WORK ITEM >> Write out the lines of the records from the one containing "brown vase: [342,287,446,437]" to the very last, keeping each exactly as it is.

DATASET EXCERPTS >>

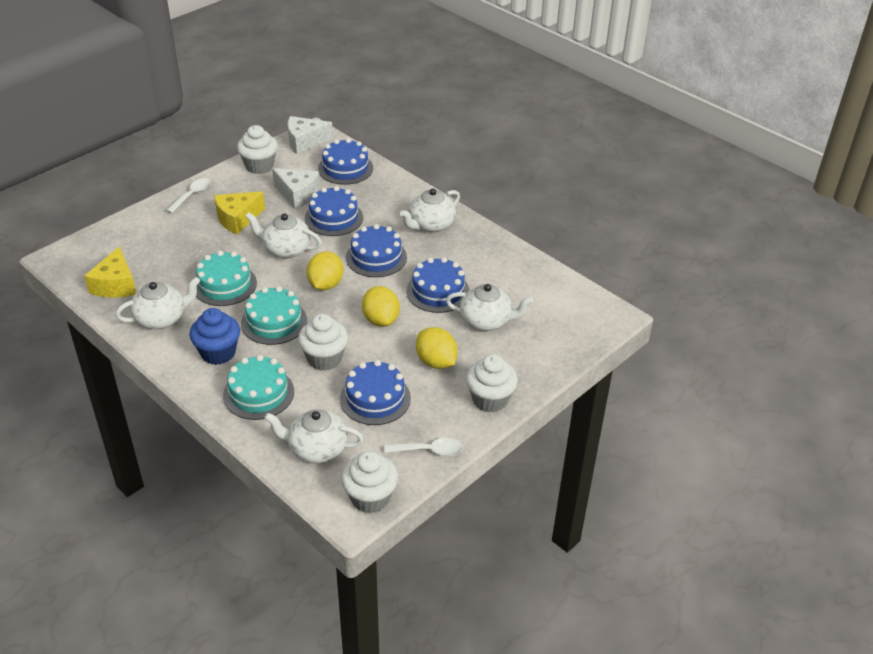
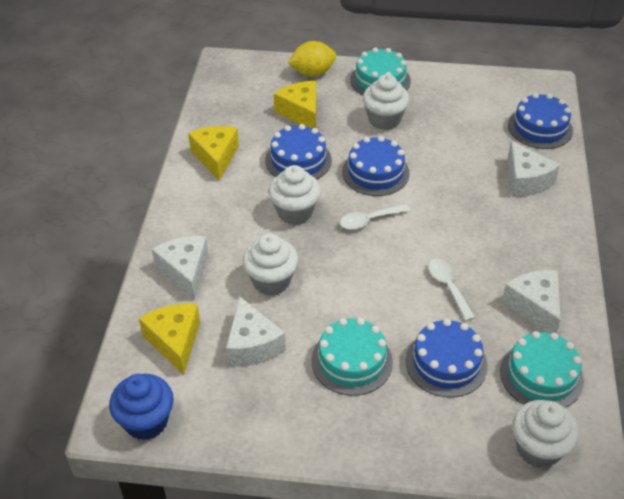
blue cake: [305,186,363,236] [318,138,373,185] [340,360,411,425] [346,224,407,277] [406,257,470,313] = 5 -> [265,124,332,180] [342,136,410,196] [405,319,488,397] [508,93,573,149] = 4
white cheese: [272,168,320,209] [288,116,333,154] = 2 -> [152,236,209,301] [226,296,286,366] [502,270,561,333] [507,141,560,197] = 4
white teapot: [115,277,200,329] [245,212,322,258] [264,409,364,463] [400,189,460,232] [446,284,534,331] = 5 -> none = 0
yellow cheese: [84,246,136,298] [214,191,265,234] = 2 -> [139,304,200,375] [188,126,239,181] [274,81,316,128] = 3
yellow lemon: [306,251,344,290] [362,286,400,327] [416,327,458,369] = 3 -> [288,41,336,77] = 1

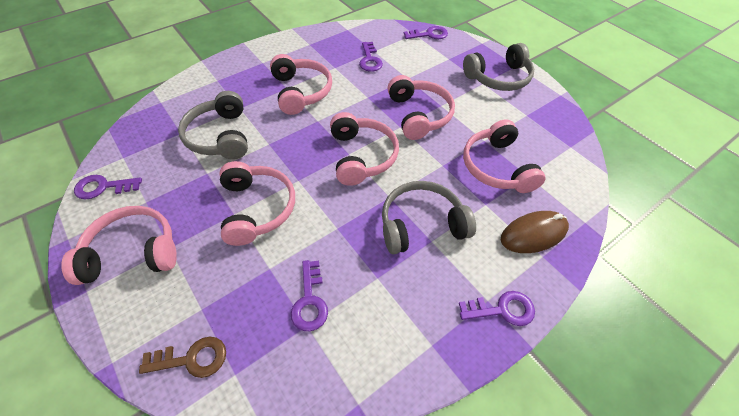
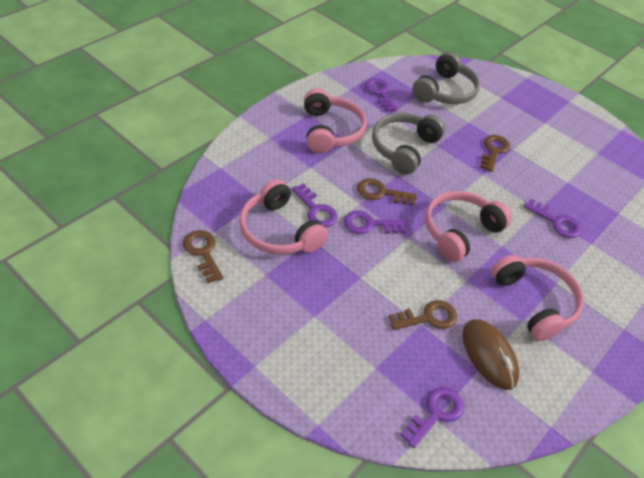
brown key: [139,337,226,378] = 1 -> [183,230,223,283] [357,178,417,205] [389,300,457,330] [480,135,510,172] = 4
grey headphones: [178,91,248,159] [382,181,476,254] [463,43,534,91] = 3 -> [372,113,445,175] [412,52,480,104] = 2
pink headphones: [61,206,177,285] [220,161,295,246] [270,54,332,115] [330,112,399,186] [388,75,455,140] [463,119,545,193] = 6 -> [239,179,328,255] [304,89,366,154] [425,191,512,262] [491,255,584,341] = 4

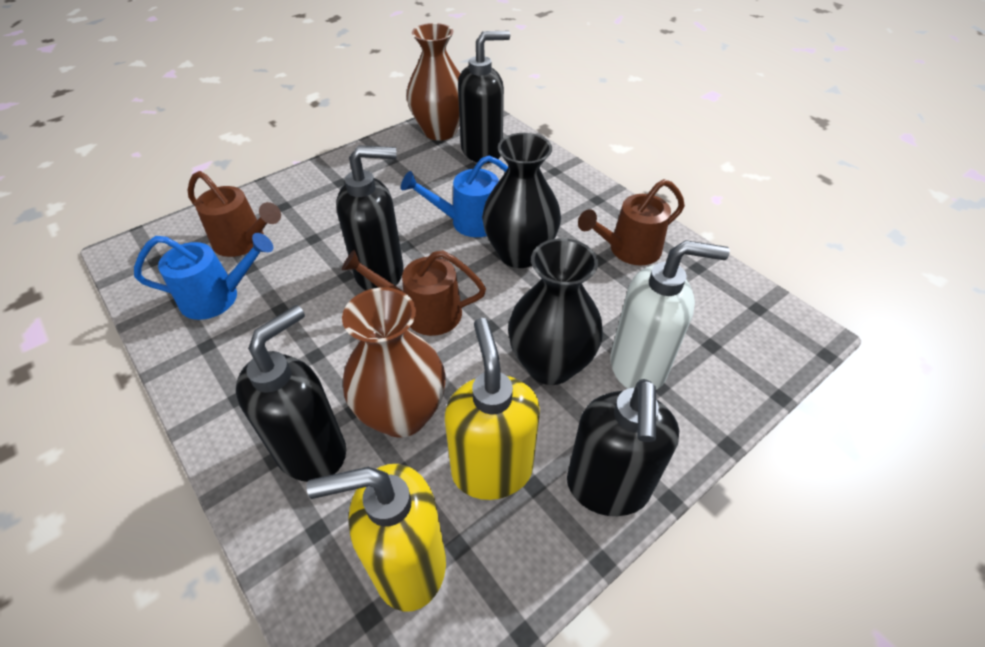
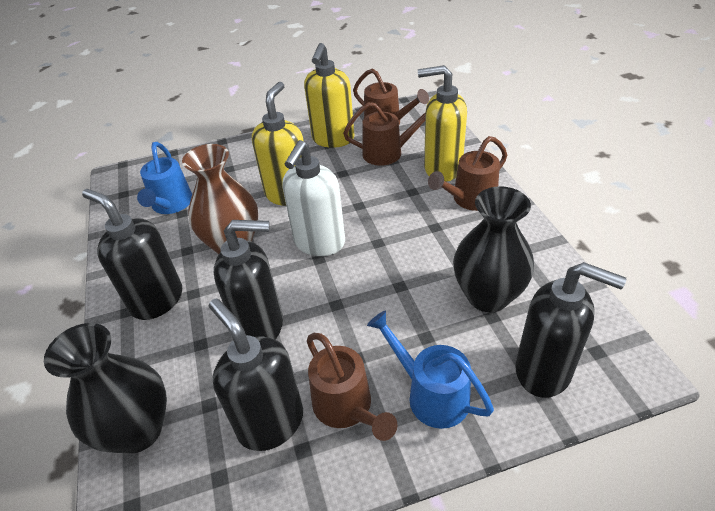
brown vase: [342,287,446,437] [407,23,460,141] = 2 -> [182,144,258,254] = 1
brown watering can: [188,171,281,257] [342,250,486,336] [578,179,685,265] = 3 -> [307,333,398,441] [343,102,425,166] [353,69,429,124] [428,136,507,211] = 4
yellow soap dispenser: [307,464,446,612] [445,318,540,500] = 2 -> [252,82,304,206] [304,43,355,148] [418,65,467,182] = 3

WRITTEN REPLY >>
brown vase: [342,287,446,437] [407,23,460,141] = 2 -> [182,144,258,254] = 1
brown watering can: [188,171,281,257] [342,250,486,336] [578,179,685,265] = 3 -> [307,333,398,441] [343,102,425,166] [353,69,429,124] [428,136,507,211] = 4
yellow soap dispenser: [307,464,446,612] [445,318,540,500] = 2 -> [252,82,304,206] [304,43,355,148] [418,65,467,182] = 3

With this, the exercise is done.